> [Work order]: Every line below that holds the word "brick" must be listed.

[Spatial object tracking data]
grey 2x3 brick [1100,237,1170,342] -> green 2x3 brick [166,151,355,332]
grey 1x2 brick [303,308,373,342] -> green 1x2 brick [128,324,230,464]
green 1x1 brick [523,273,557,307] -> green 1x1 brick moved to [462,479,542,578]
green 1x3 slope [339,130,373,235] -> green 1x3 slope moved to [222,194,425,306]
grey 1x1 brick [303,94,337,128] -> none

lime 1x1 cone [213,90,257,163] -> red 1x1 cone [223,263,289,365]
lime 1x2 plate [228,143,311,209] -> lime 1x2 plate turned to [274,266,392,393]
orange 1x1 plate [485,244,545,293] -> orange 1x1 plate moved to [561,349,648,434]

> [Written solution]:
grey 2x3 brick [1100,237,1170,342] -> green 2x3 brick [166,151,355,332]
grey 1x2 brick [303,308,373,342] -> green 1x2 brick [128,324,230,464]
green 1x1 brick [523,273,557,307] -> green 1x1 brick moved to [462,479,542,578]
grey 1x1 brick [303,94,337,128] -> none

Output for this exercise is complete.